Top of SUPPLIED RECORDS
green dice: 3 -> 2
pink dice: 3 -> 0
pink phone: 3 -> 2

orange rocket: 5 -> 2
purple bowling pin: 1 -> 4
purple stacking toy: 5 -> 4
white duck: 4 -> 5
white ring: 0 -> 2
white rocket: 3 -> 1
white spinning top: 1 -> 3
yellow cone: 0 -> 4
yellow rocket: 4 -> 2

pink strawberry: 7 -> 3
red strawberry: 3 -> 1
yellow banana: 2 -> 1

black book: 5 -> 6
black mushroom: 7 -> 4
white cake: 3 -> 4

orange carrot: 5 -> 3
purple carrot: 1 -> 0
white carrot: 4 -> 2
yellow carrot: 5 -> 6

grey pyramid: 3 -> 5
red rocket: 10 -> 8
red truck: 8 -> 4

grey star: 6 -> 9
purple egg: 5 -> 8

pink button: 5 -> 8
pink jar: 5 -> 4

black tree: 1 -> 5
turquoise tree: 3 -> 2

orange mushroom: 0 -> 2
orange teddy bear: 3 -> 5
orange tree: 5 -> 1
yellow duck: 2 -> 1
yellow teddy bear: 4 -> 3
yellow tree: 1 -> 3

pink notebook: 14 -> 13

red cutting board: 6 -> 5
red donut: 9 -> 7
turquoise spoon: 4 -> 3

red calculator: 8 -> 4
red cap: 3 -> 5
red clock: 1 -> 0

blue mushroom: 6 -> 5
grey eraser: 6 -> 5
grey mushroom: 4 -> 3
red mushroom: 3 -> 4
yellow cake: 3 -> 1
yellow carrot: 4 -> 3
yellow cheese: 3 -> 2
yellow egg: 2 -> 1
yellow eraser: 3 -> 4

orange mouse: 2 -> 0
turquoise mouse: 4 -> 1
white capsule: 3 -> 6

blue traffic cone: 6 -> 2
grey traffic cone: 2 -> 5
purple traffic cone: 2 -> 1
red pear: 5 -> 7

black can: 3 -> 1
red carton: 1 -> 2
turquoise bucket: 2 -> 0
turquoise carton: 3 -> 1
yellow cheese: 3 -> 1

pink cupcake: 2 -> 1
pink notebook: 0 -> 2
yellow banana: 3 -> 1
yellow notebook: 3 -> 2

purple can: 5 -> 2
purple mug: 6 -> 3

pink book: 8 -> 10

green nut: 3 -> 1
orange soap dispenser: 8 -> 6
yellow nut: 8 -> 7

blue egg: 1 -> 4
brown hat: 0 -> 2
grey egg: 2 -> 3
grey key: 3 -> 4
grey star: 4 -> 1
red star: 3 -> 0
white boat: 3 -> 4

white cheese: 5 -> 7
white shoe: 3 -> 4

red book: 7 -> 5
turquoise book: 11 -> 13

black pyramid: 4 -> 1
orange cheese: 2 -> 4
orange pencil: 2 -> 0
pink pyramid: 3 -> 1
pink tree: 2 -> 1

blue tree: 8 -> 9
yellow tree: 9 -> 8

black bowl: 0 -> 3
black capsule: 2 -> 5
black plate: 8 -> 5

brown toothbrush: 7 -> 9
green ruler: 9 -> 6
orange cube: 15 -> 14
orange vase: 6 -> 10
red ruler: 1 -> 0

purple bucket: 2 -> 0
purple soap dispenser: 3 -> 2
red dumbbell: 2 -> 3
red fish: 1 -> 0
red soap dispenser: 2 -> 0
Bottom of SUPPLIED RECORDS
▸ **EXERCISE DIRECTIONS**: The answer must be the number of lines in the records where the string "purple" is found, stated alone.

▸ **EXERCISE OUTPUT**: 9